> **What you have to do**
At the line containing "(451, 473) = (271, 282): red", begin repeating lines exactly, and stop only after the final line of the records below.

> **Source data**
- Opening Delimiter -
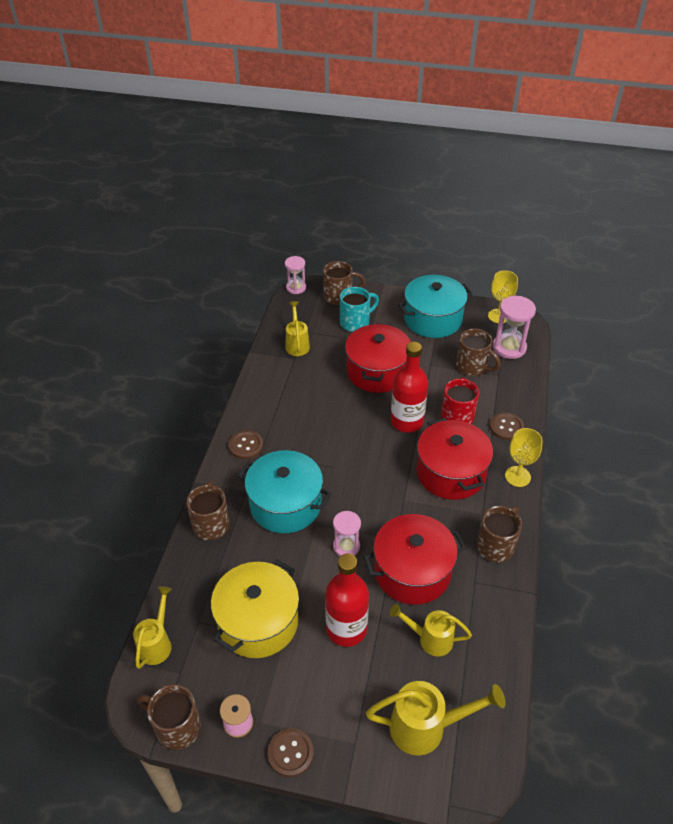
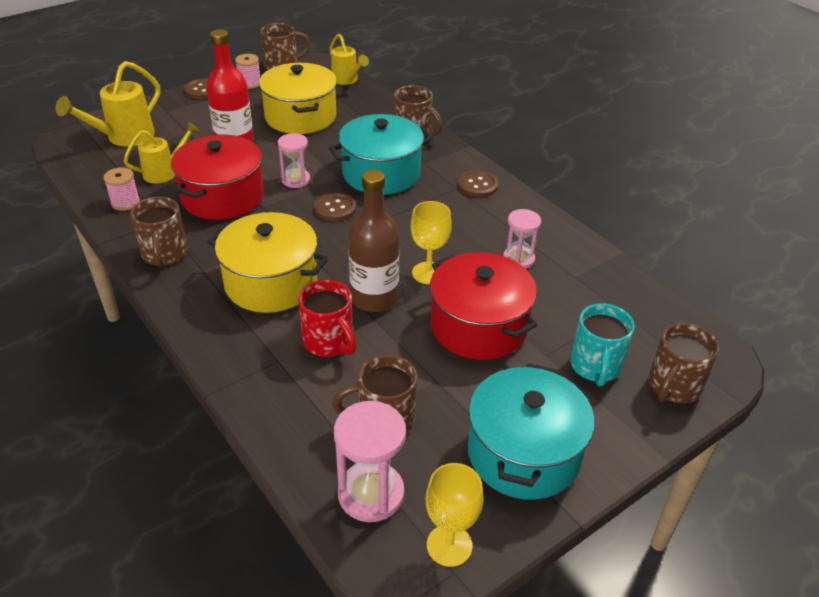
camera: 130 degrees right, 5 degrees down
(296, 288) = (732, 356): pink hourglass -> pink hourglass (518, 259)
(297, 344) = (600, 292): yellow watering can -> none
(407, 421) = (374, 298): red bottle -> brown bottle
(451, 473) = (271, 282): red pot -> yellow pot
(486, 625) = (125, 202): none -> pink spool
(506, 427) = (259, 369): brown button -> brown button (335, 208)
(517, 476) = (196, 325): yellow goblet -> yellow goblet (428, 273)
- Closing Delimiter -
> **Completed task**
(451, 473) = (271, 282): red pot -> yellow pot
(486, 625) = (125, 202): none -> pink spool
(506, 427) = (259, 369): brown button -> brown button (335, 208)
(517, 476) = (196, 325): yellow goblet -> yellow goblet (428, 273)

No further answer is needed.